Data for the task:
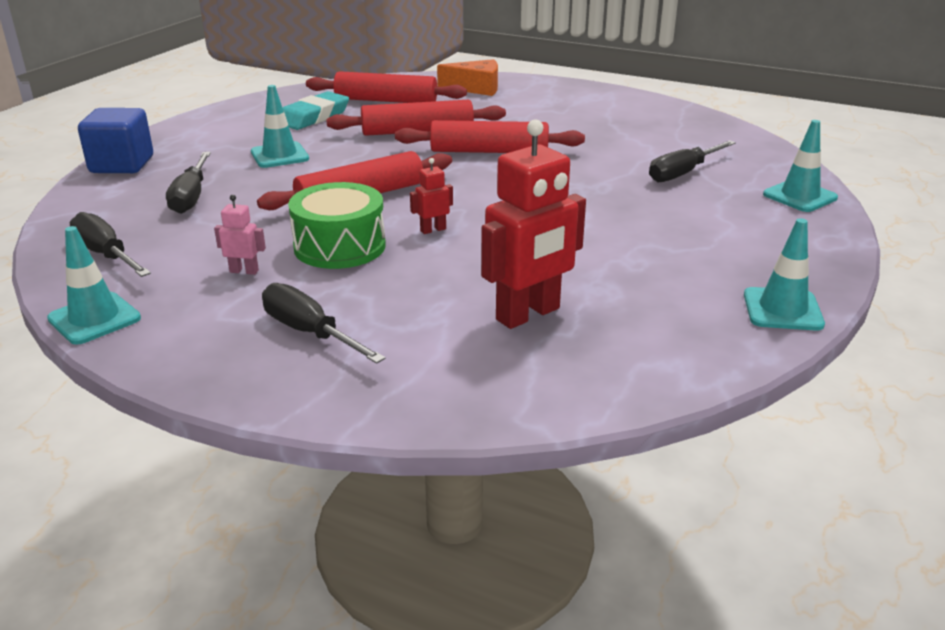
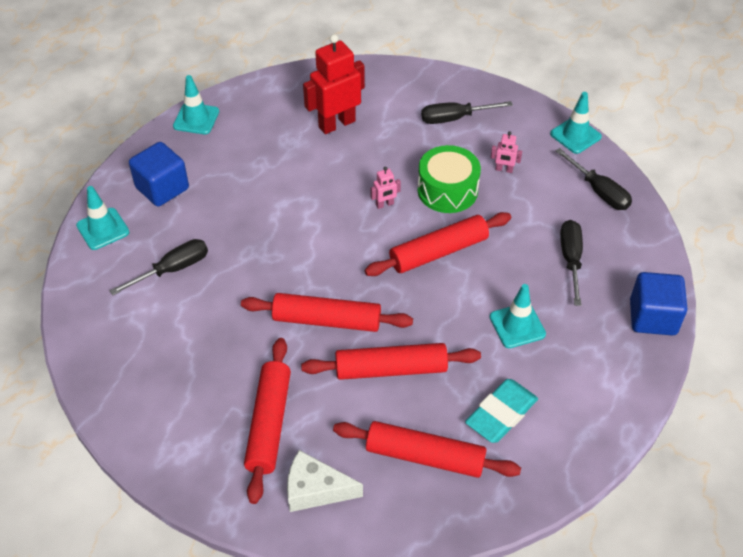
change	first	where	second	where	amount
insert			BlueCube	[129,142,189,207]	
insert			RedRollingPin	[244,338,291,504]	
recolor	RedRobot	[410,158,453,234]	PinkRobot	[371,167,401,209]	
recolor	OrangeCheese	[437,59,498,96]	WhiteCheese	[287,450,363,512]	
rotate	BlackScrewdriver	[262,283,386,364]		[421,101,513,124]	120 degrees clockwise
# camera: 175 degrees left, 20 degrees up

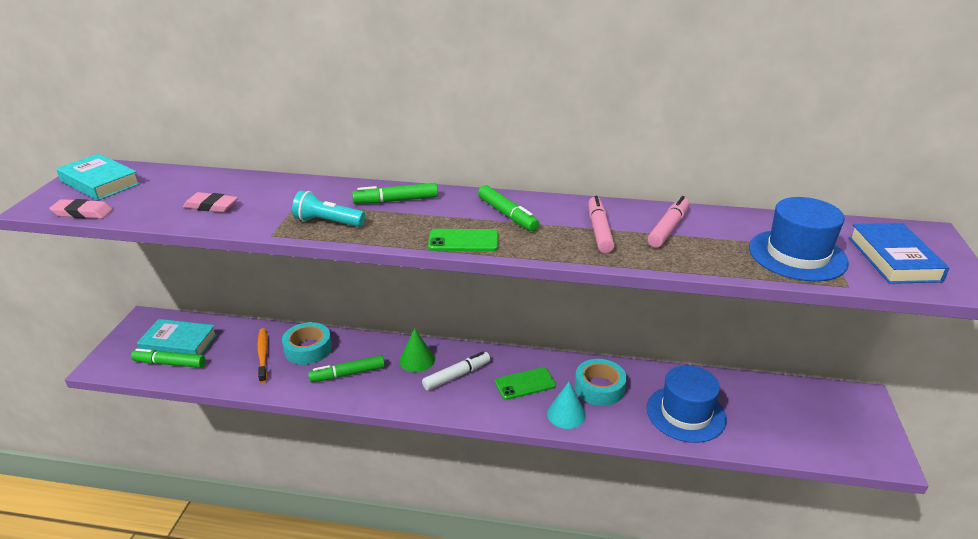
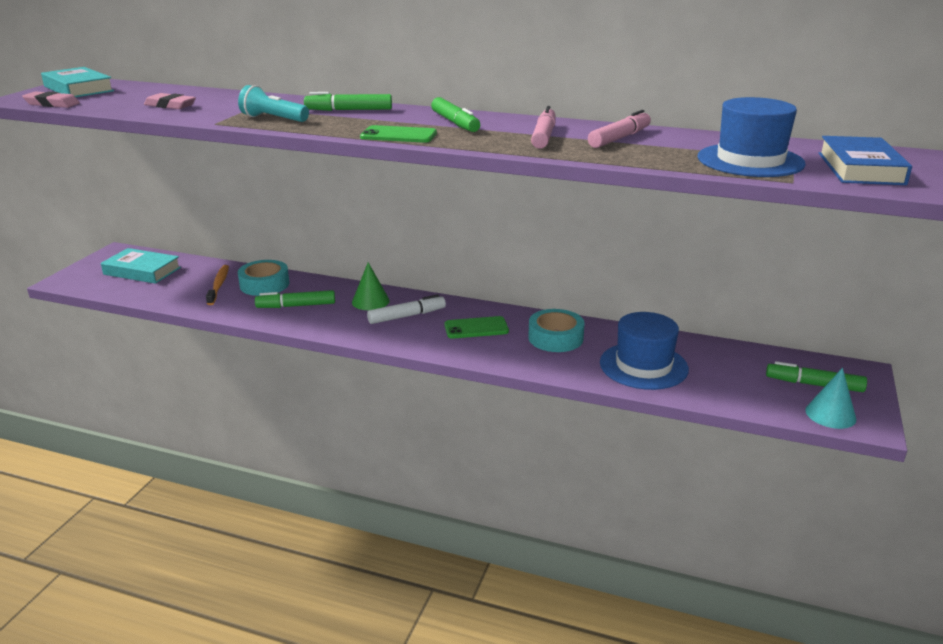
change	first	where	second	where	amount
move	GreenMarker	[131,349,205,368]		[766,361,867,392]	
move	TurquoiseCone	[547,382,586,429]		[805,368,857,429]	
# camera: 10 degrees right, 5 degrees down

---

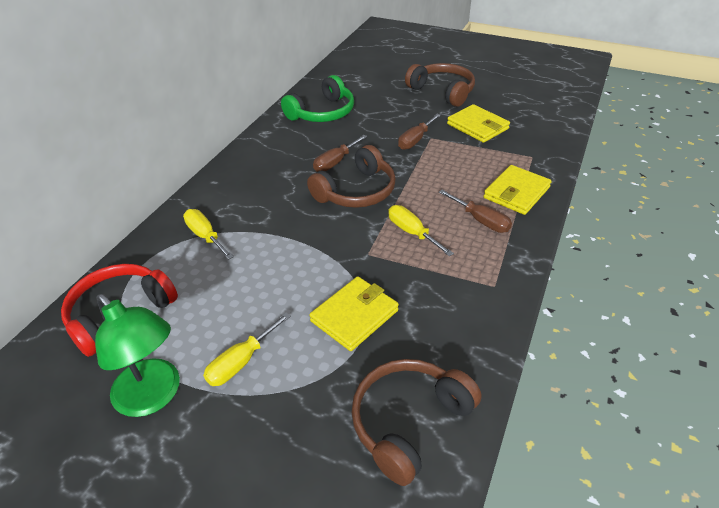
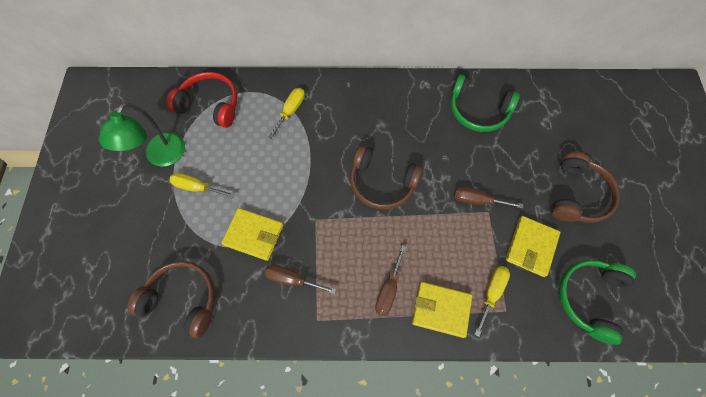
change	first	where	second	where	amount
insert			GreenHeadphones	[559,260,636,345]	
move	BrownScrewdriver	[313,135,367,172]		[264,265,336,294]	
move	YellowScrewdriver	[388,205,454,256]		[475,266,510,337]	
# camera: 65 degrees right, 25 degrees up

What the exercise asks: In the material above, how many lines include the word "recolor"? Answer with the number only.

Task output: 2